Instructions to follow – Look through the lines below and copy each one that includes "turquoise".

■ ■ ■

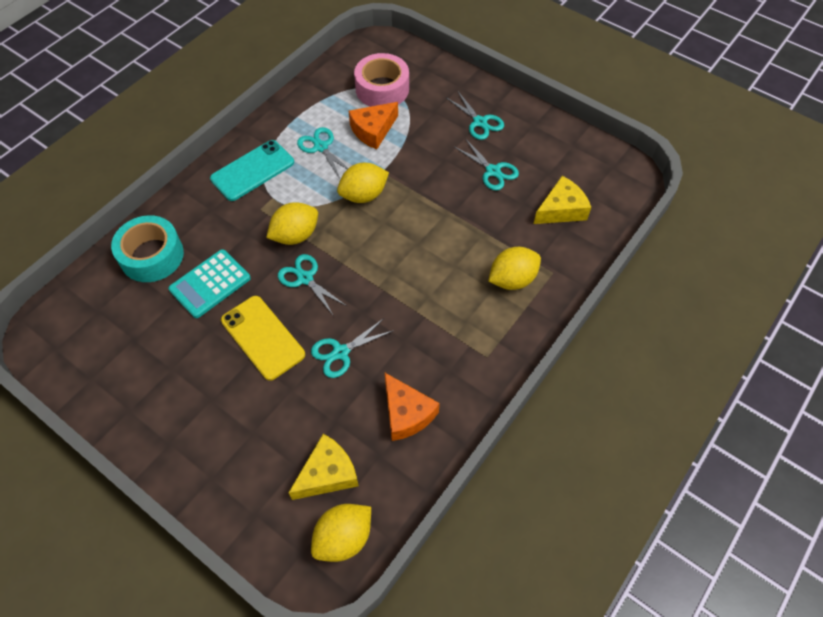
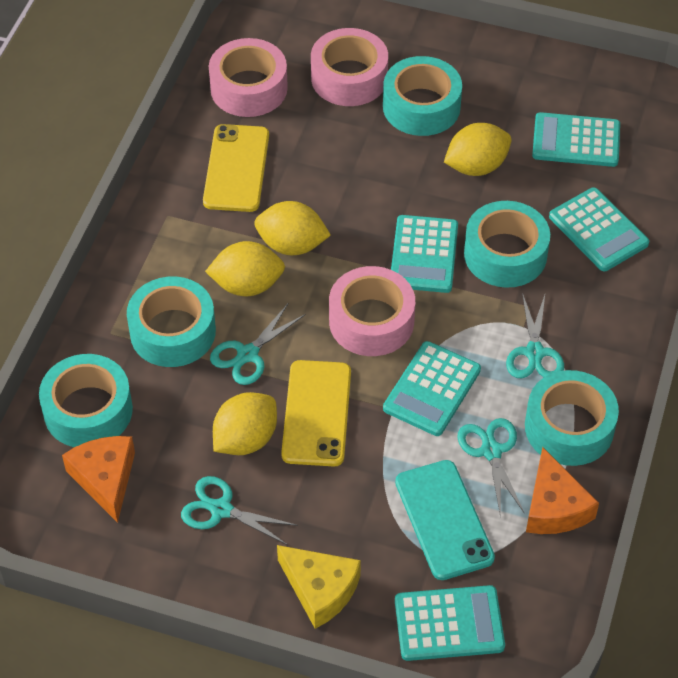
pink tape: 1 -> 3
turquoise calculator: 1 -> 5
turquoise scissors: 5 -> 4
turquoise tape: 1 -> 5
yellow cheese: 2 -> 1
yellow phone: 1 -> 2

■ ■ ■

Reply –
turquoise calculator: 1 -> 5
turquoise scissors: 5 -> 4
turquoise tape: 1 -> 5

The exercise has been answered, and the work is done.